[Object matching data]
"""
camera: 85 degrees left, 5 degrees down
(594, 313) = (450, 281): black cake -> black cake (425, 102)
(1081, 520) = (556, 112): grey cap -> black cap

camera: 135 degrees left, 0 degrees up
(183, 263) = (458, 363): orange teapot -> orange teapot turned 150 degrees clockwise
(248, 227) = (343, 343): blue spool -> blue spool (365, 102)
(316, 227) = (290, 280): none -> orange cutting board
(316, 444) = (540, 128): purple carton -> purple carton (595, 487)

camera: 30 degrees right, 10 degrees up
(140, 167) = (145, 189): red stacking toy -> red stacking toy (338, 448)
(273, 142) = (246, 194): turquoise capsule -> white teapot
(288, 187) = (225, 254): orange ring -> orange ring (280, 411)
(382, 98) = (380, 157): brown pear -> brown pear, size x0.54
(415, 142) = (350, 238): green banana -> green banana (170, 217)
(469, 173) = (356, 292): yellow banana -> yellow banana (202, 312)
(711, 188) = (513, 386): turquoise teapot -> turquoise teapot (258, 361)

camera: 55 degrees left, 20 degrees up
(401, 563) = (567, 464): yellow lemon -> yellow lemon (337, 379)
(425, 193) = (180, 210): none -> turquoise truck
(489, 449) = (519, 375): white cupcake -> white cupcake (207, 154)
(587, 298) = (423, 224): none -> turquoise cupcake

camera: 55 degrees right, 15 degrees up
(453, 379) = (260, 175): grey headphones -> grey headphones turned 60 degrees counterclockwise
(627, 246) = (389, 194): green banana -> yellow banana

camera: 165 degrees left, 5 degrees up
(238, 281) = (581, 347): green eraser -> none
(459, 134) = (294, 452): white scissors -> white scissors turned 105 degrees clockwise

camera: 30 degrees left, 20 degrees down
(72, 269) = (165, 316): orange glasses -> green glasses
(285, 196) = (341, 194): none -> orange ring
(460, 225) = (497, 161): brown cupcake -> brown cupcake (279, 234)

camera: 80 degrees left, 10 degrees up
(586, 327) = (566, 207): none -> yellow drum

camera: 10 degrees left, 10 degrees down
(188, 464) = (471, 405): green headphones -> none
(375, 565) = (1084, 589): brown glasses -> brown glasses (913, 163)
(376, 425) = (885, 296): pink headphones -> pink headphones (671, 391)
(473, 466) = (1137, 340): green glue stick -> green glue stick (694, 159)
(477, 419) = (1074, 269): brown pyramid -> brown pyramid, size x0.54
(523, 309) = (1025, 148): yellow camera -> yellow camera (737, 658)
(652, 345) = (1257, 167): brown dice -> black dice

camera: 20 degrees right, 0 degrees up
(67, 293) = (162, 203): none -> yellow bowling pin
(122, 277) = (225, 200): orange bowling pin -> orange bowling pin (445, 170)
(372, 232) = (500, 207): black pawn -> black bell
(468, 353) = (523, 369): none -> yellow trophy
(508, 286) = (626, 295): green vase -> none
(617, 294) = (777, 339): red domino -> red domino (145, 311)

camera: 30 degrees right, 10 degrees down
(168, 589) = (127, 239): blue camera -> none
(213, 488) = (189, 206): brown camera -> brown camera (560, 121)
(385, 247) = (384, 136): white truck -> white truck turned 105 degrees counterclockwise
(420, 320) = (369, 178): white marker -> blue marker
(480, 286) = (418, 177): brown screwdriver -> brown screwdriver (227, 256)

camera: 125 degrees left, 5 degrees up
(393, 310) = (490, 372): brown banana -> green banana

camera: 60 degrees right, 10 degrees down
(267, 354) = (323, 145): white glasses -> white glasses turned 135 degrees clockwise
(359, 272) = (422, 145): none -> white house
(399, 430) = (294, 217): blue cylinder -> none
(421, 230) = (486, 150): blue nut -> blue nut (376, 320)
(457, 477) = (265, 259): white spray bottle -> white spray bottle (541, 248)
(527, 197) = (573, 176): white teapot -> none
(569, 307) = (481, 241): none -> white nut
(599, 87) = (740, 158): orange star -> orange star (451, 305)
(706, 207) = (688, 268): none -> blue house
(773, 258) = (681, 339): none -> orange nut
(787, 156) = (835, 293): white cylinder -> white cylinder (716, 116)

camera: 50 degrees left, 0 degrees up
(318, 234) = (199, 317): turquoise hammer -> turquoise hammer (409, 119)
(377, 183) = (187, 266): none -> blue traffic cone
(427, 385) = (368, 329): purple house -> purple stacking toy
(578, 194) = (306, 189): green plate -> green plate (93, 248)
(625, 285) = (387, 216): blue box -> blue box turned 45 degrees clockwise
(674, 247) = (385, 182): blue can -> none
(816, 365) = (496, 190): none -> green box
"""
▸ EXERCISE PROMPT
Output exactly, and only, the lines running from the one that contains "(706, 207) = (688, 268): none -> blue house" through the last line of the entries above.

▸ EXERCISE ANSWER
(706, 207) = (688, 268): none -> blue house
(773, 258) = (681, 339): none -> orange nut
(787, 156) = (835, 293): white cylinder -> white cylinder (716, 116)

camera: 50 degrees left, 0 degrees up
(318, 234) = (199, 317): turquoise hammer -> turquoise hammer (409, 119)
(377, 183) = (187, 266): none -> blue traffic cone
(427, 385) = (368, 329): purple house -> purple stacking toy
(578, 194) = (306, 189): green plate -> green plate (93, 248)
(625, 285) = (387, 216): blue box -> blue box turned 45 degrees clockwise
(674, 247) = (385, 182): blue can -> none
(816, 365) = (496, 190): none -> green box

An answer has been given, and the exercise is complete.